» **SOURCE DATA**:
++++++++++

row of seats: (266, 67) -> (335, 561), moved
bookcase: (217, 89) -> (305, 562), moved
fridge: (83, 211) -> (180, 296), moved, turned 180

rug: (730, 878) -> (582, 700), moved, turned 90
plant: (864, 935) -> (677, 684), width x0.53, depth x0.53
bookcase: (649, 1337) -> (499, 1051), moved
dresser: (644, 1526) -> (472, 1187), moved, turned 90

++++++++++

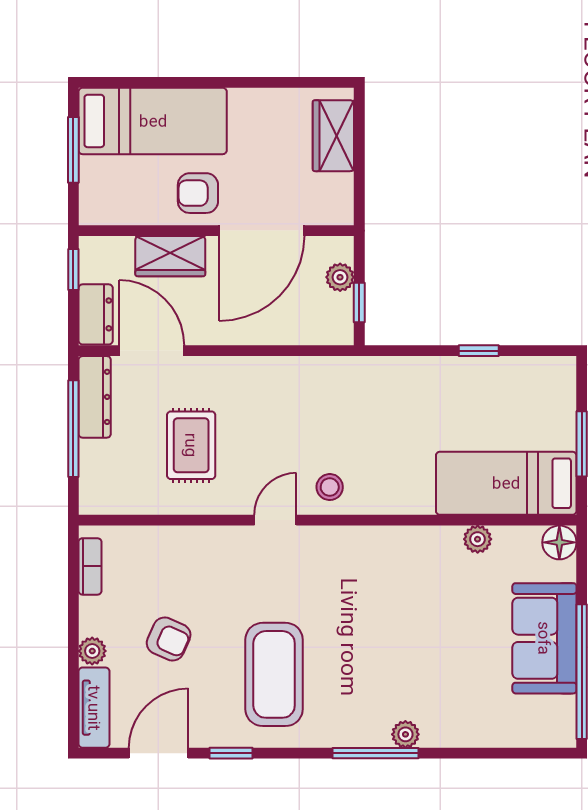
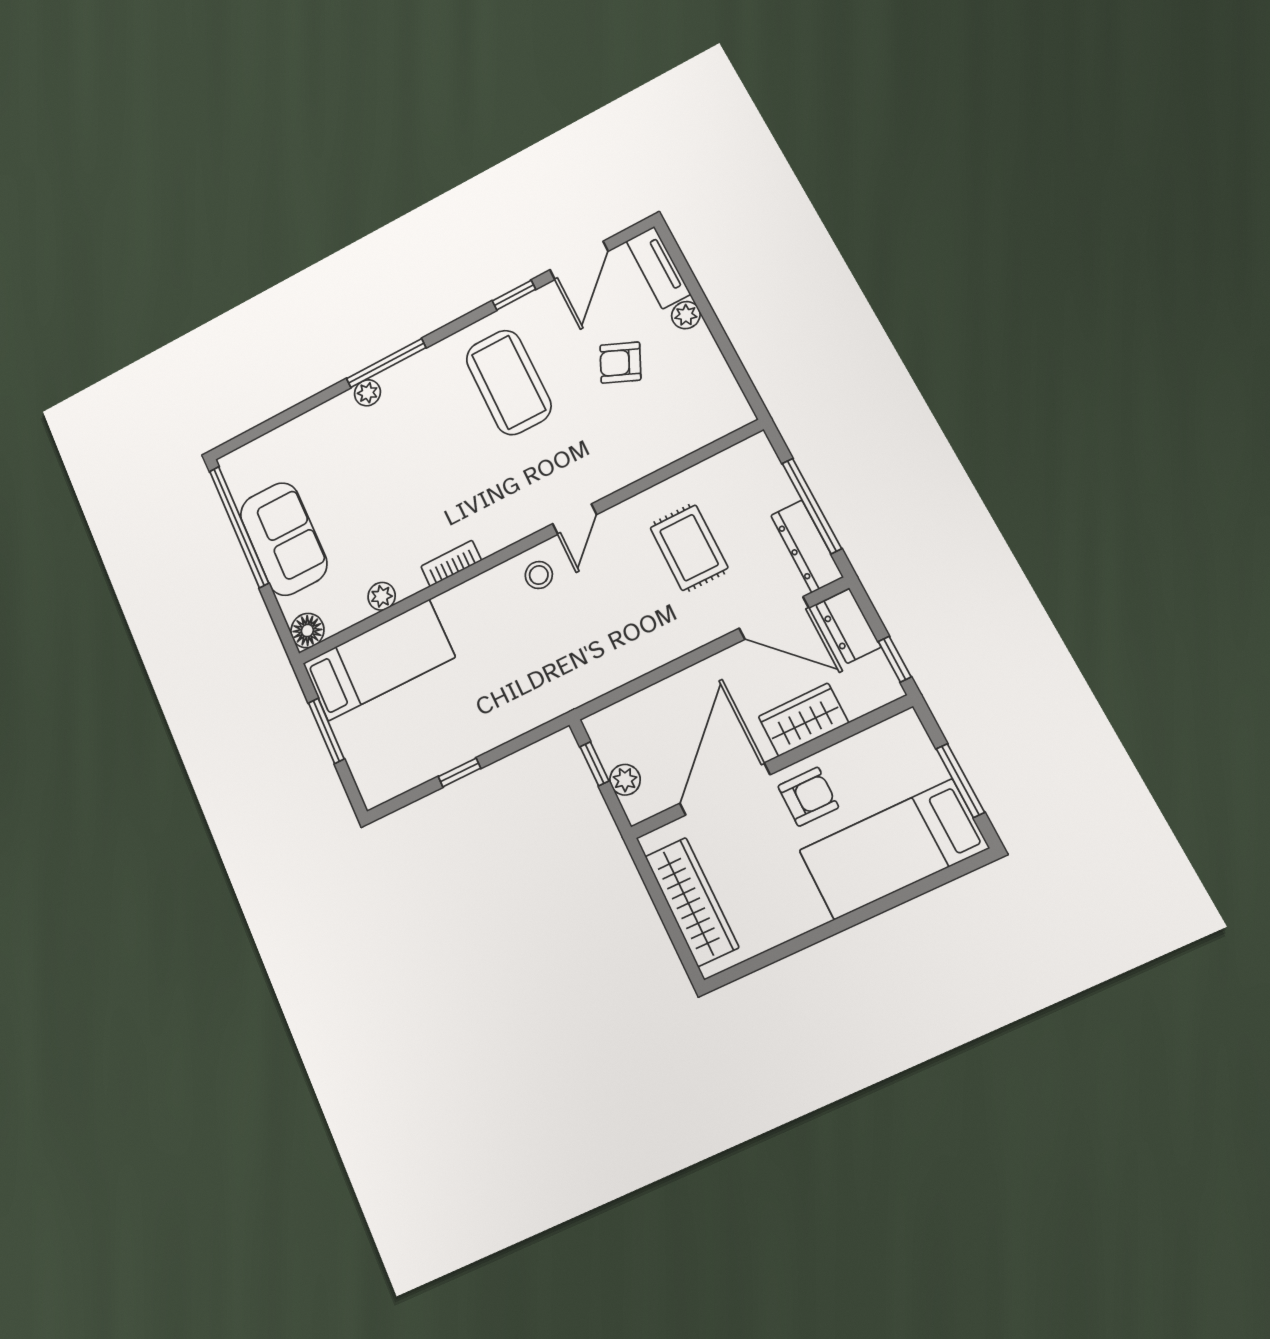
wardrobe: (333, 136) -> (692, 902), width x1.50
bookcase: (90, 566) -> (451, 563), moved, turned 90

++++++++++

» **TASK REQUIREMENTS**:
When the line with "bookcase: (217, 89) -> (305, 562), moved" is reached in the data above, start copying there, and copy each line exactly until the line with "dresser: (644, 1526)" has been copied; copy nothing else.

» **TASK SOLUTION**:
bookcase: (217, 89) -> (305, 562), moved
fridge: (83, 211) -> (180, 296), moved, turned 180

rug: (730, 878) -> (582, 700), moved, turned 90
plant: (864, 935) -> (677, 684), width x0.53, depth x0.53
bookcase: (649, 1337) -> (499, 1051), moved
dresser: (644, 1526) -> (472, 1187), moved, turned 90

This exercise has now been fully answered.